- WHAT TO PRODUCE: Below is a listing. Quote from it, exactly, the lines from the one containing "(380, 355) = (543, 391): yellow" down to the one containing "(529, 399) = (819, 430): none", both ends included, and nothing else.

- INFORMATION SHOWN:

──────────────────────────────

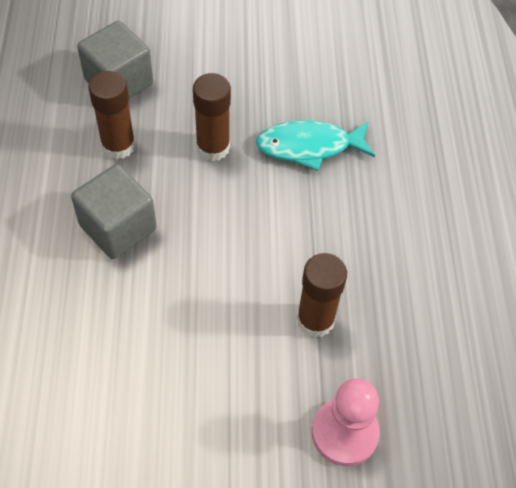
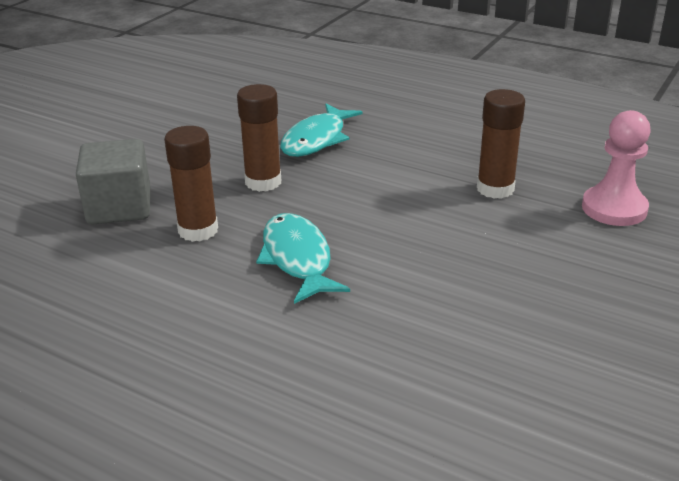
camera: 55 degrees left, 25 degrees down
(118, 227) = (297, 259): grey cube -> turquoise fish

──────────────────────────────

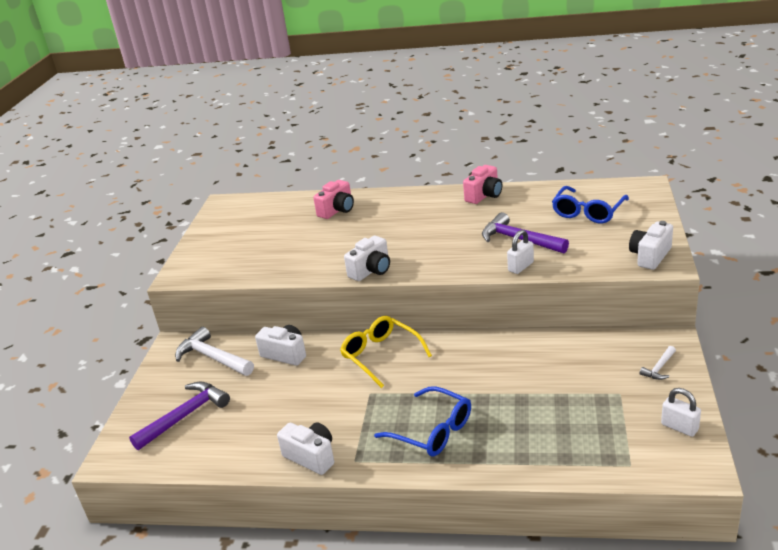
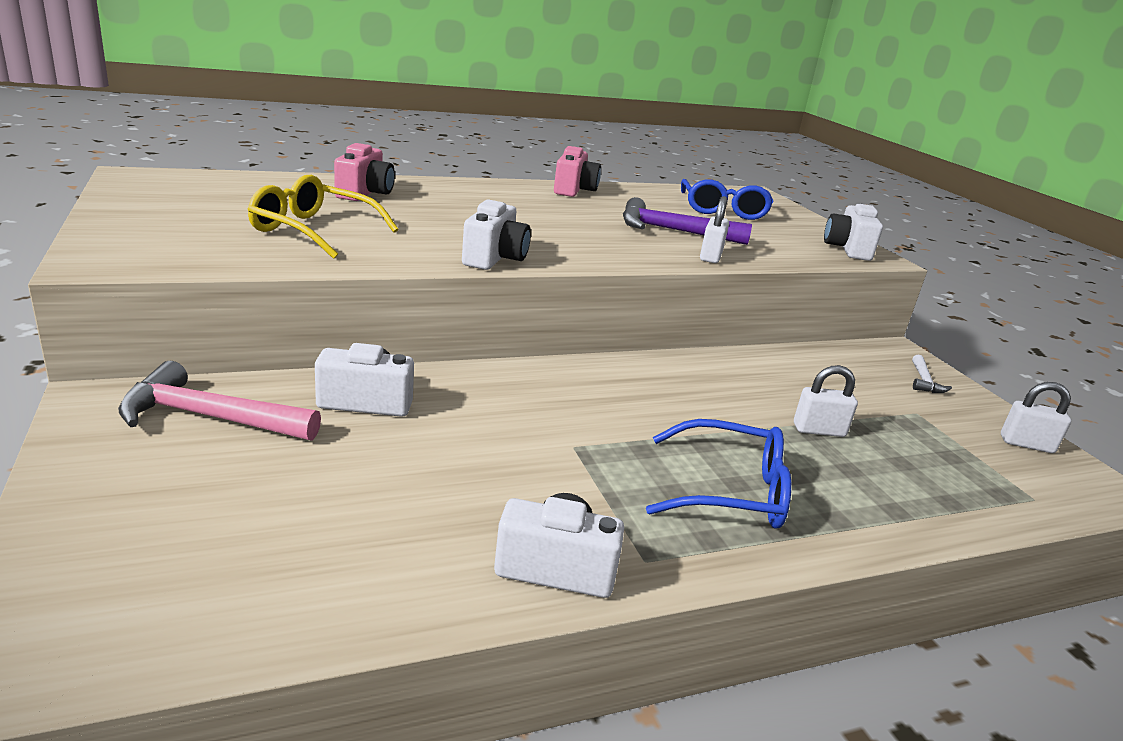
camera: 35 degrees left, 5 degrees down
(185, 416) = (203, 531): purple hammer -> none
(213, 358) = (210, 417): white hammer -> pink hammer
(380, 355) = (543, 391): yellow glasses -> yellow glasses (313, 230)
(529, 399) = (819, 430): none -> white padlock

──────────────────────────────

- RESULT FOR THIS TASK:
(380, 355) = (543, 391): yellow glasses -> yellow glasses (313, 230)
(529, 399) = (819, 430): none -> white padlock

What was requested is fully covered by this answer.